Input START

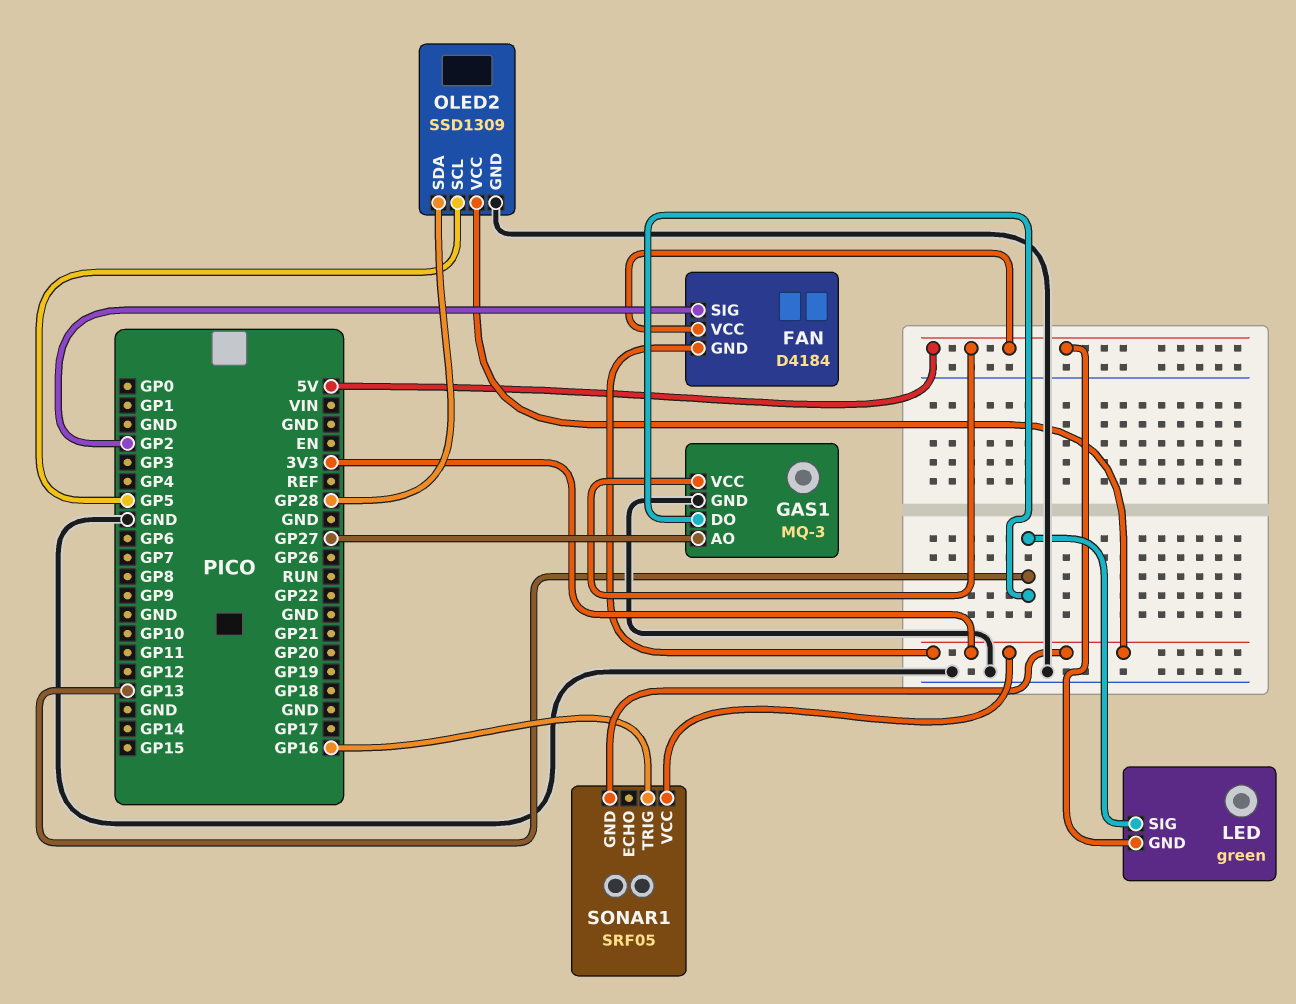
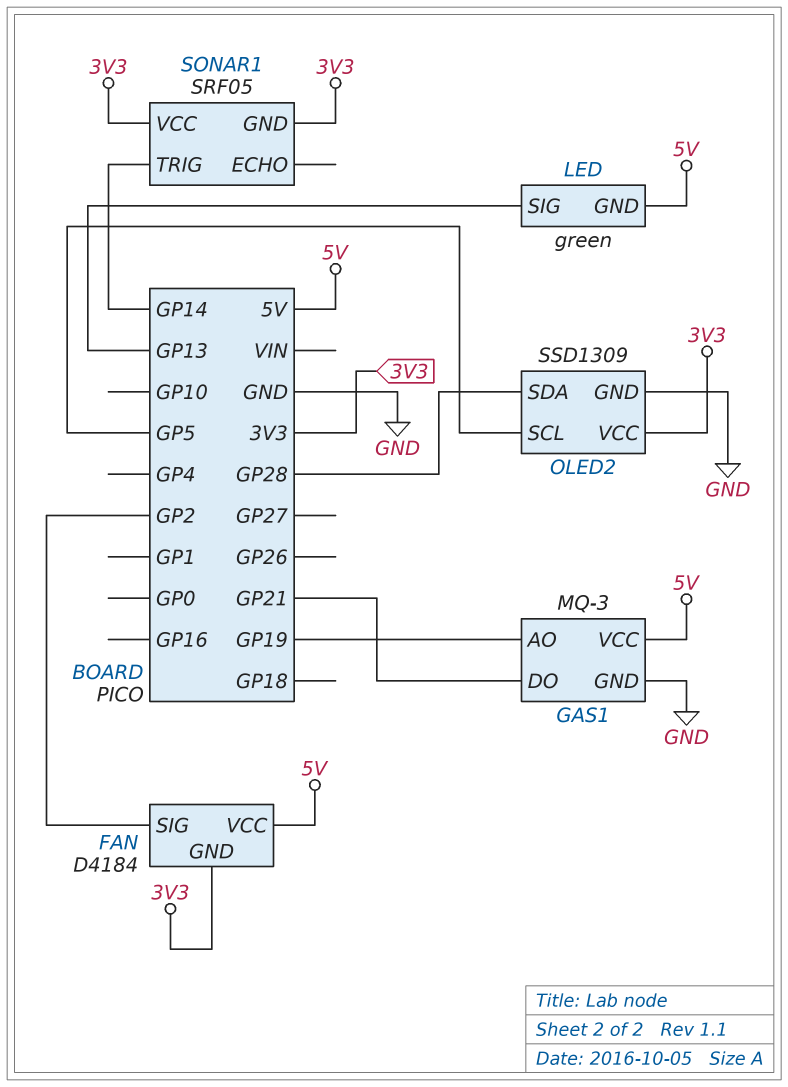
GAS1 pin AO: GP27 -> GP19
GAS1 pin DO: GP13 -> GP21
SONAR1 pin TRIG: GP16 -> GP14

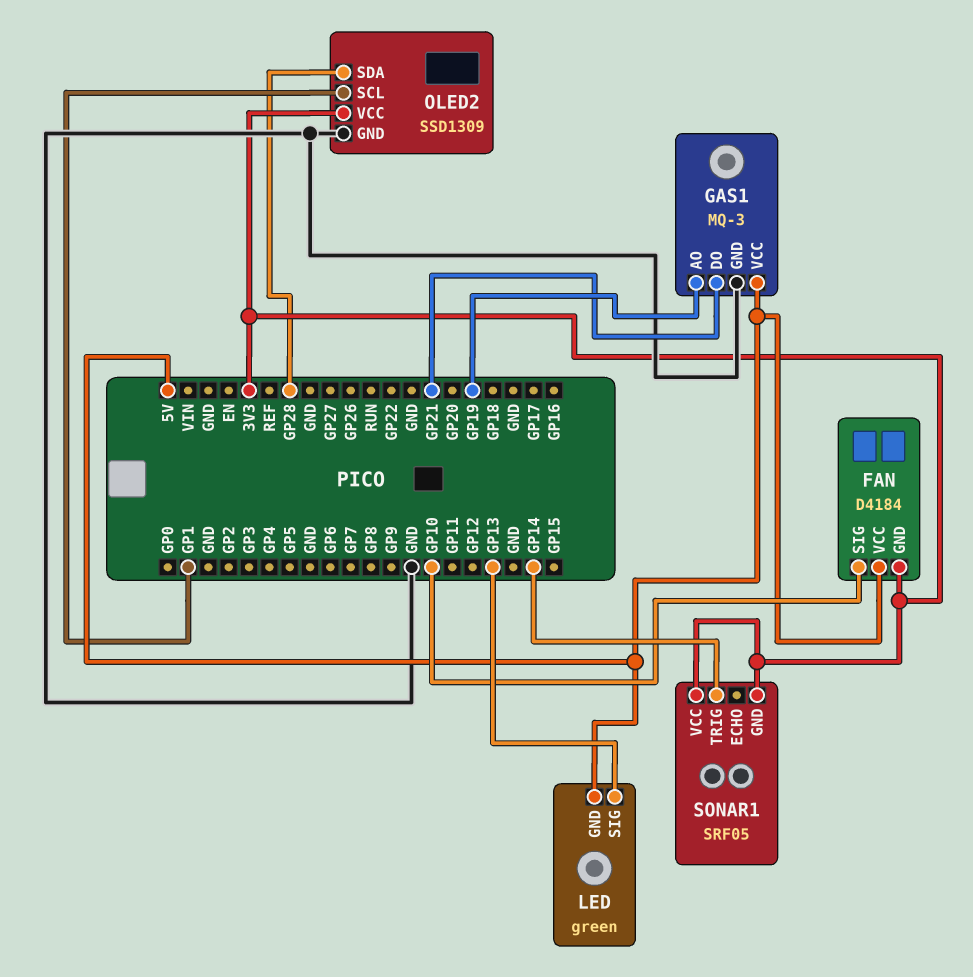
FAN pin SIG: GP2 -> GP10
OLED2 pin SCL: GP5 -> GP1

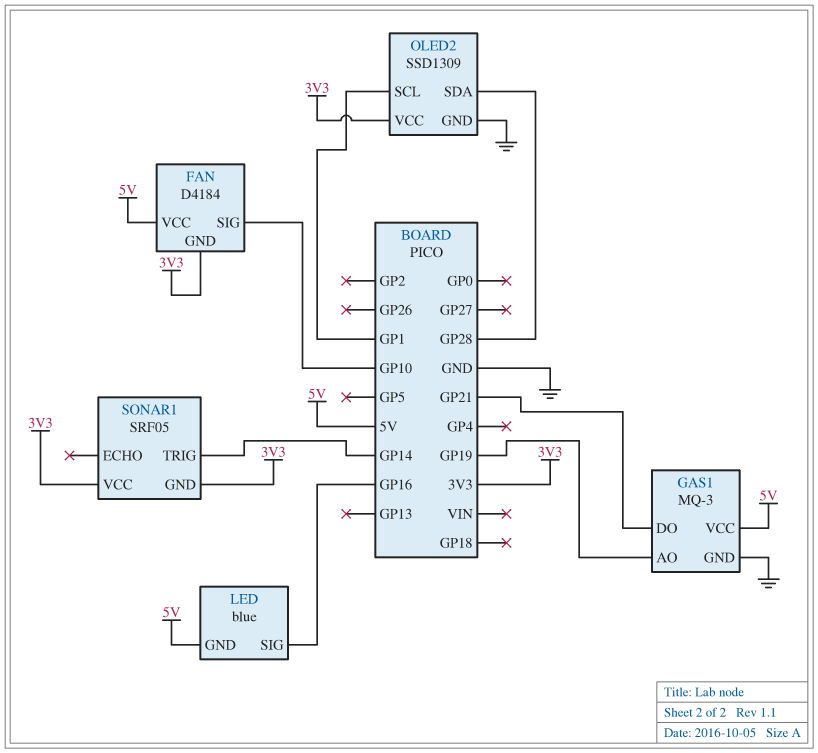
LED: green -> blue
LED pin SIG: GP13 -> GP16

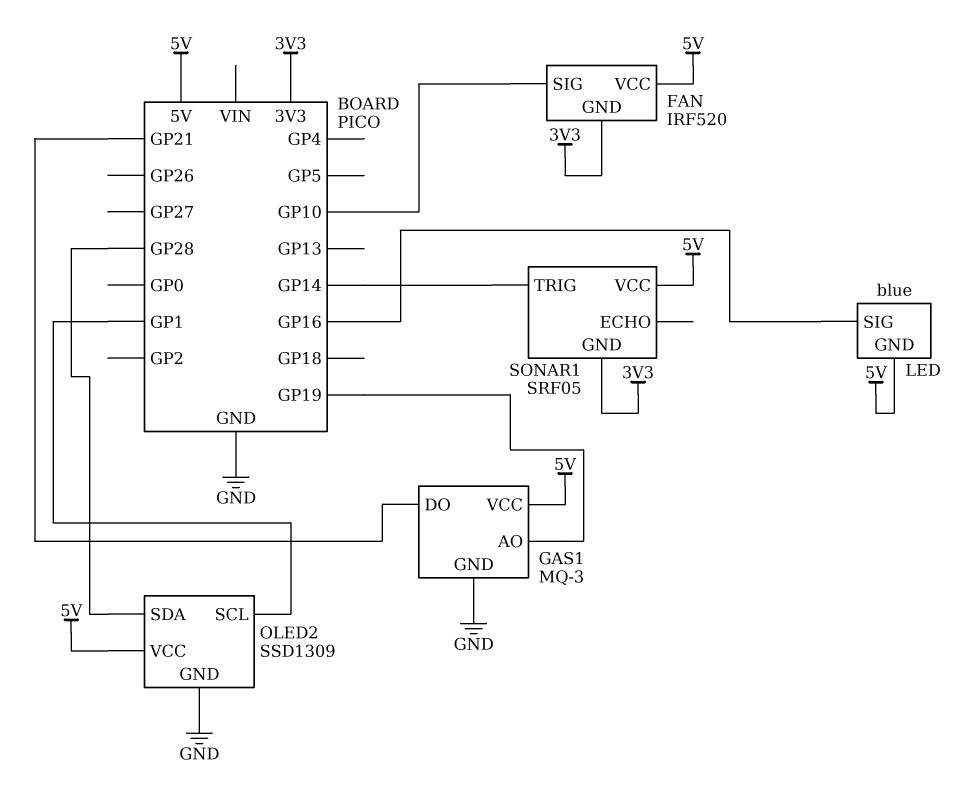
FAN: D4184 -> IRF520
OLED2 pin VCC: 3V3 -> 5V
SONAR1 pin VCC: 3V3 -> 5V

Input END

_Work instruction_
Without changing a word, transcribe all of the data and omit its images.

_Task response_
GAS1 pin AO: GP27 -> GP19
GAS1 pin DO: GP13 -> GP21
SONAR1 pin TRIG: GP16 -> GP14

FAN pin SIG: GP2 -> GP10
OLED2 pin SCL: GP5 -> GP1

LED: green -> blue
LED pin SIG: GP13 -> GP16

FAN: D4184 -> IRF520
OLED2 pin VCC: 3V3 -> 5V
SONAR1 pin VCC: 3V3 -> 5V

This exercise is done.